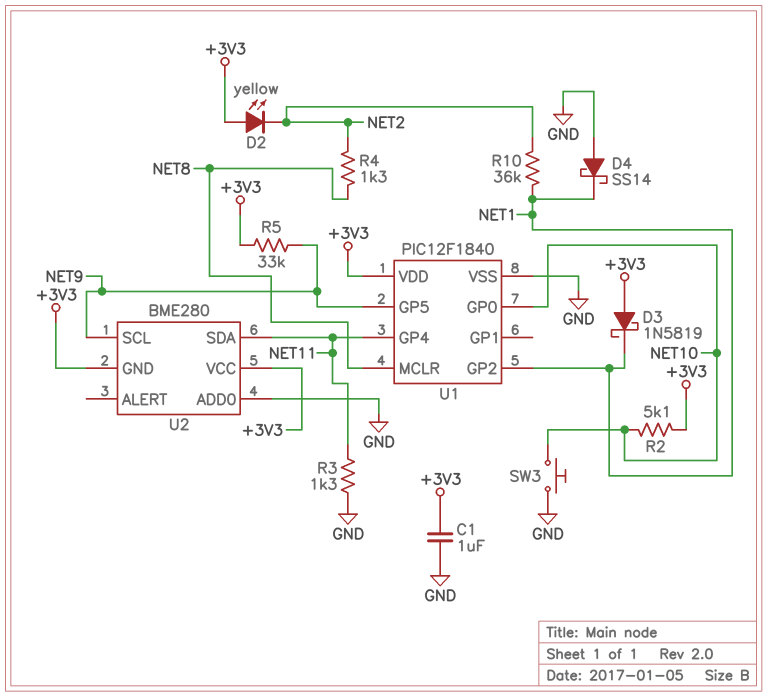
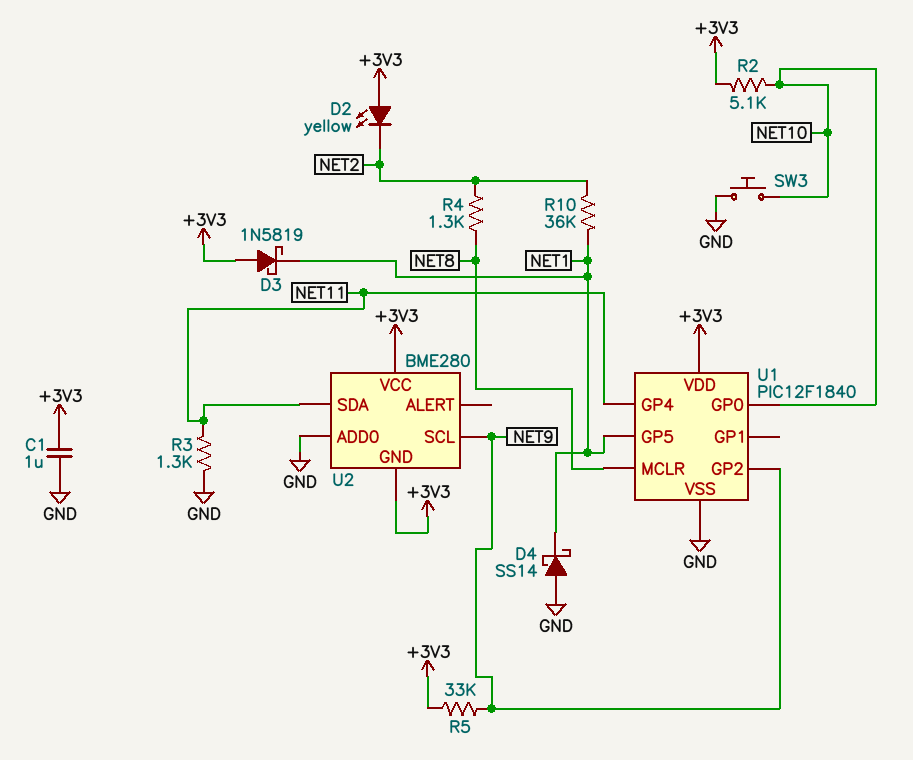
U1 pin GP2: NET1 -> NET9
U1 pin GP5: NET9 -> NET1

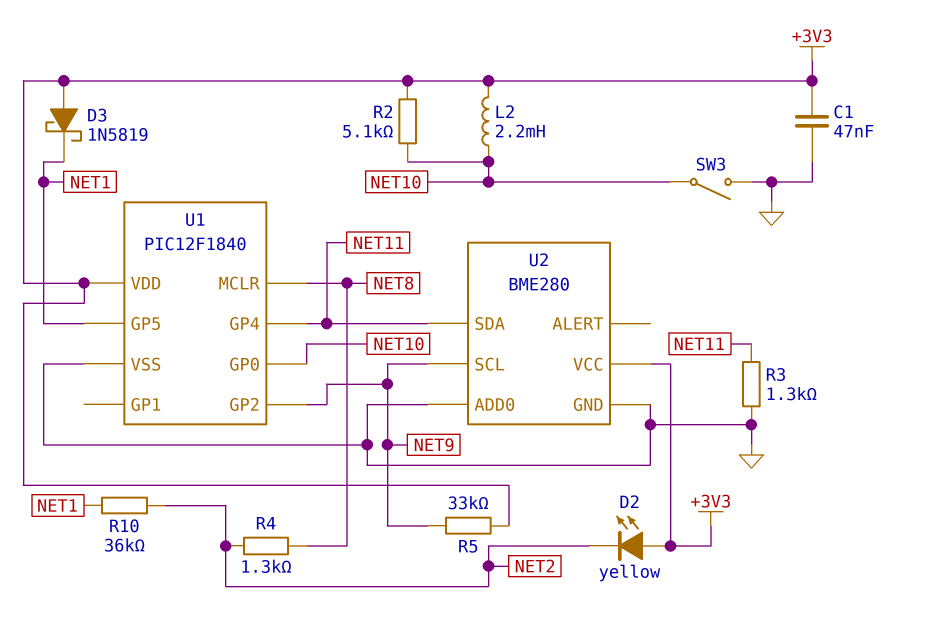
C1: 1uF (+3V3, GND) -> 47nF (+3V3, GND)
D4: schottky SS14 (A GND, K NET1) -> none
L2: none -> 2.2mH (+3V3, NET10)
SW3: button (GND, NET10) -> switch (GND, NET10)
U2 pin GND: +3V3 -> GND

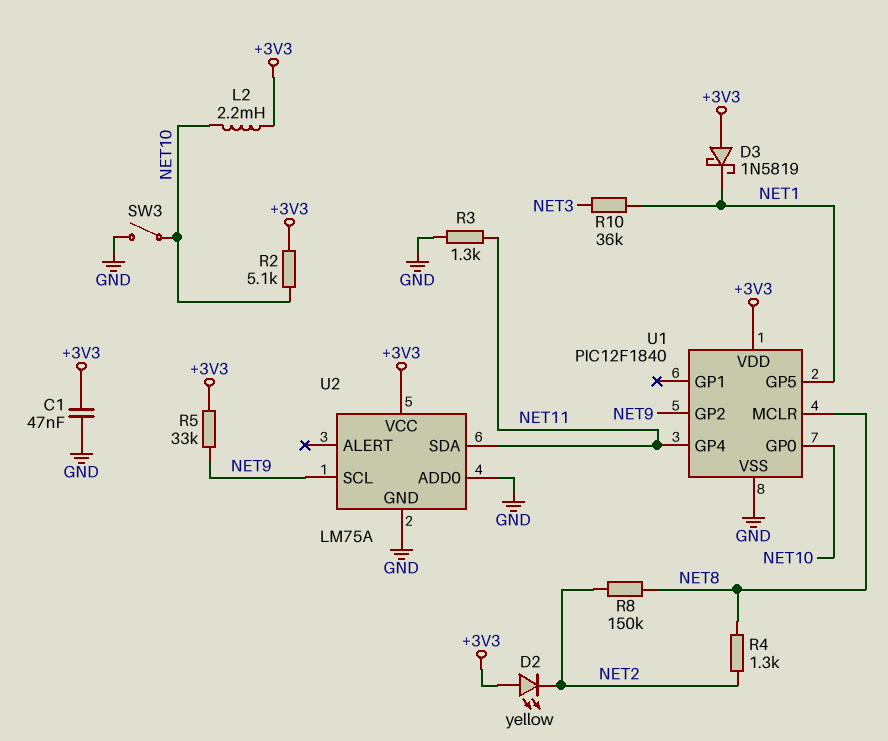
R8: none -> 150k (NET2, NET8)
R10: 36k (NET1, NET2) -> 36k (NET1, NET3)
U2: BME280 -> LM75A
***
#### INSTRUCTIONS TO FOLLOW:
The records are to be returned word for word, without any of their pictures.

#### SOLUTION TO THE PROBLEM:
U1 pin GP2: NET1 -> NET9
U1 pin GP5: NET9 -> NET1

C1: 1uF (+3V3, GND) -> 47nF (+3V3, GND)
D4: schottky SS14 (A GND, K NET1) -> none
L2: none -> 2.2mH (+3V3, NET10)
SW3: button (GND, NET10) -> switch (GND, NET10)
U2 pin GND: +3V3 -> GND

R8: none -> 150k (NET2, NET8)
R10: 36k (NET1, NET2) -> 36k (NET1, NET3)
U2: BME280 -> LM75A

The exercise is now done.